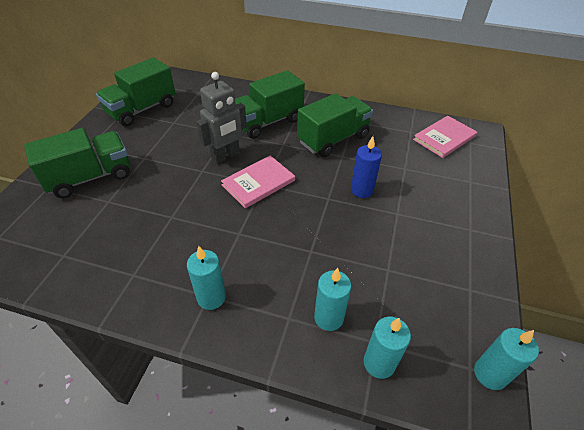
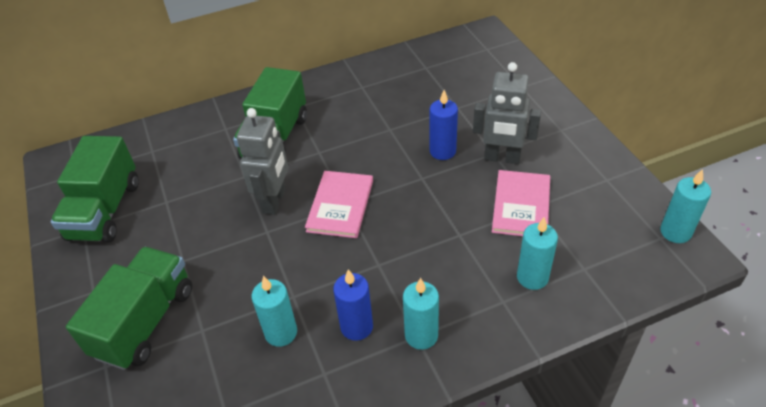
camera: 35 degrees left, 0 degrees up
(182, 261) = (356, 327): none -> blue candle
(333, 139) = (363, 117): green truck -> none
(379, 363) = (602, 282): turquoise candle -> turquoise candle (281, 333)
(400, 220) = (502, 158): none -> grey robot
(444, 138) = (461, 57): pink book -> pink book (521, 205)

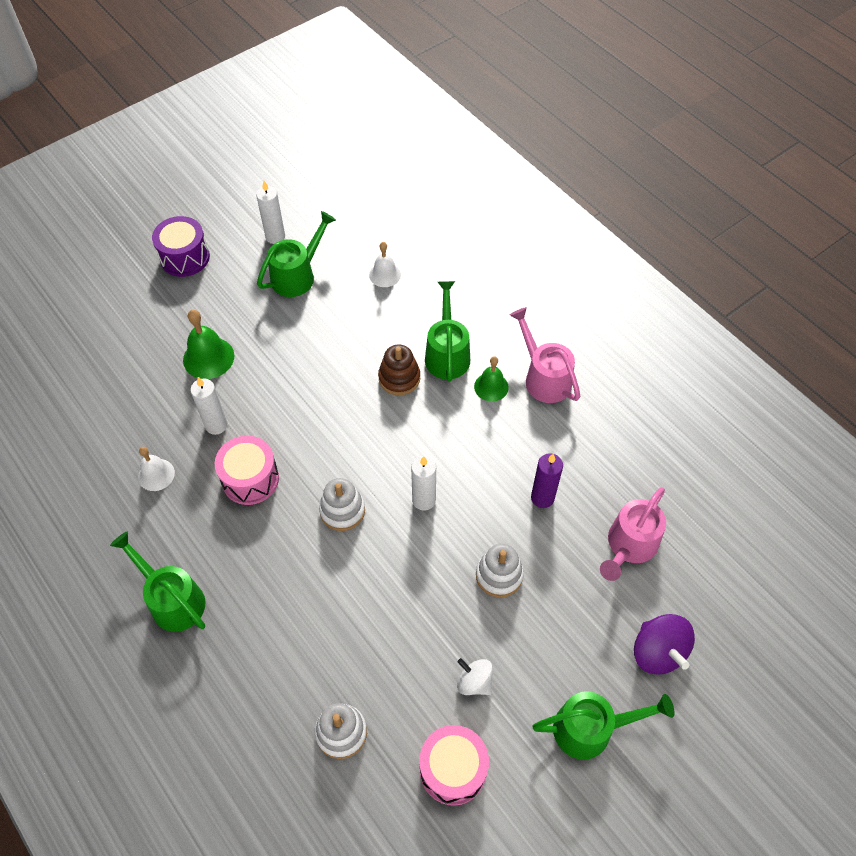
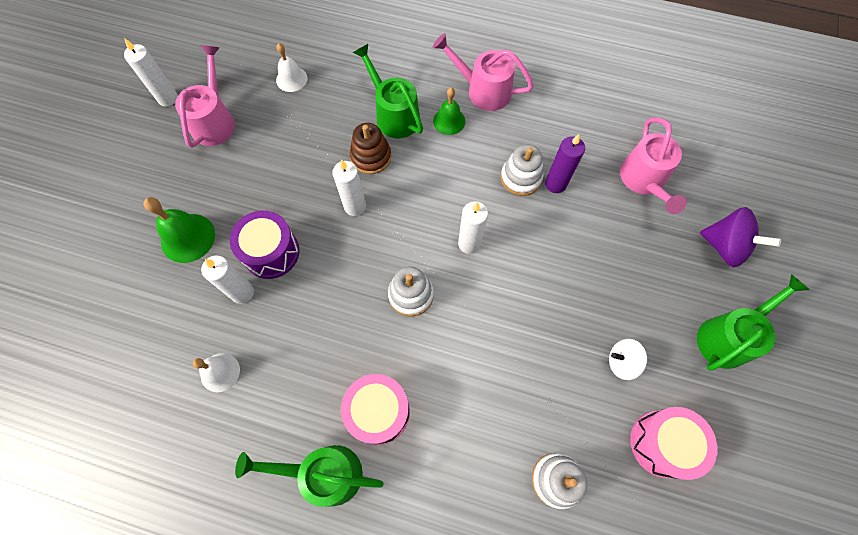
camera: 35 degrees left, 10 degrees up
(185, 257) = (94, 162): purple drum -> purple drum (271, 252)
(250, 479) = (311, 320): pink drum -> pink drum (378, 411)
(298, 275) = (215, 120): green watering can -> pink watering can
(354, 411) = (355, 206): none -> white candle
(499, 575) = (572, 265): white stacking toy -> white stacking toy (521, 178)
---
--- Task objective ---
Which lines above contain the word "degrees"? Copy all of them.

--- Result of the task ---
camera: 35 degrees left, 0 degrees up
camera: 35 degrees left, 10 degrees up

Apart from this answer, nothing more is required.